Provided data -
____

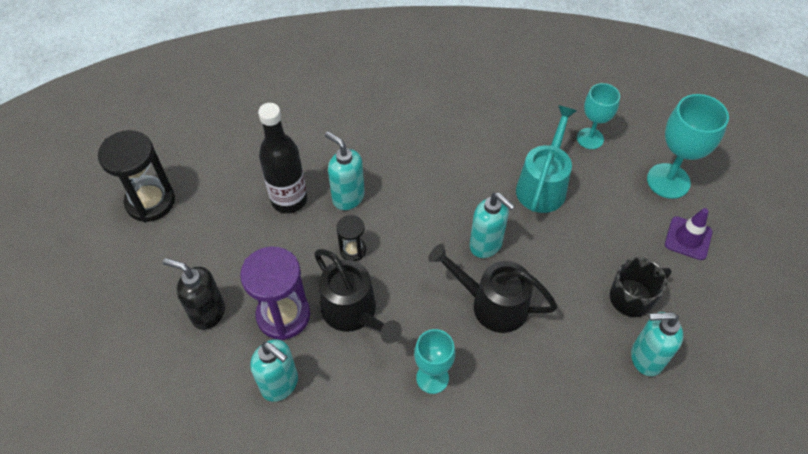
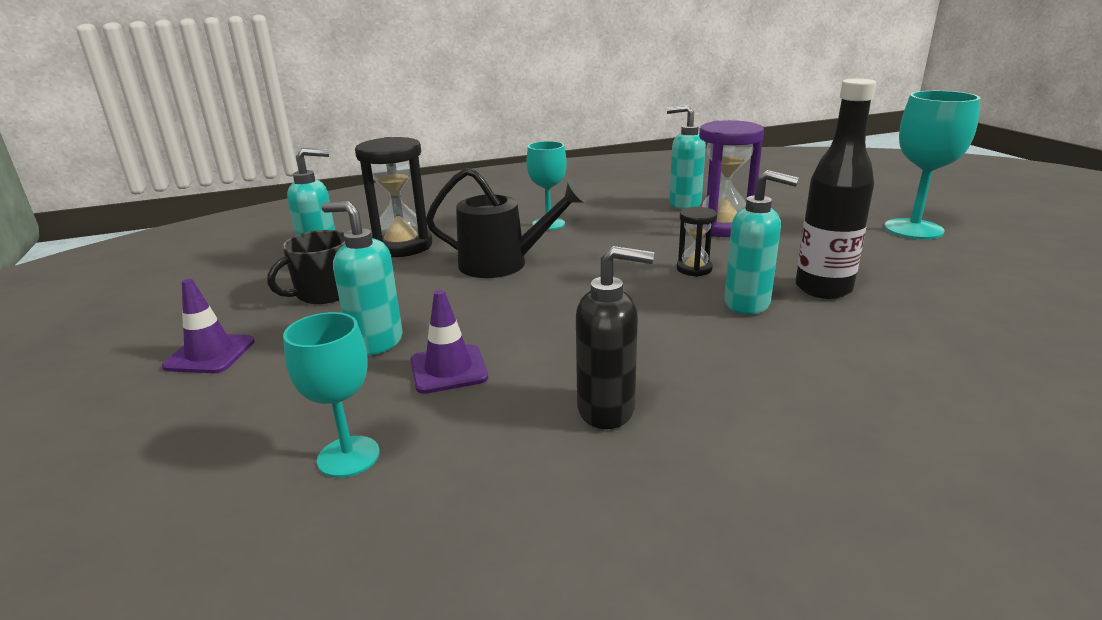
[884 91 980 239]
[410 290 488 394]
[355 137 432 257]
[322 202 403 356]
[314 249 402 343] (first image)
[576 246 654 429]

____

Exercise requirements -
Each line from the one containing "[355 137 432 257]" down to the last line of the material above is to be transcribed exactly, with nothing else included.

Result -
[355 137 432 257]
[322 202 403 356]
[314 249 402 343] (first image)
[576 246 654 429]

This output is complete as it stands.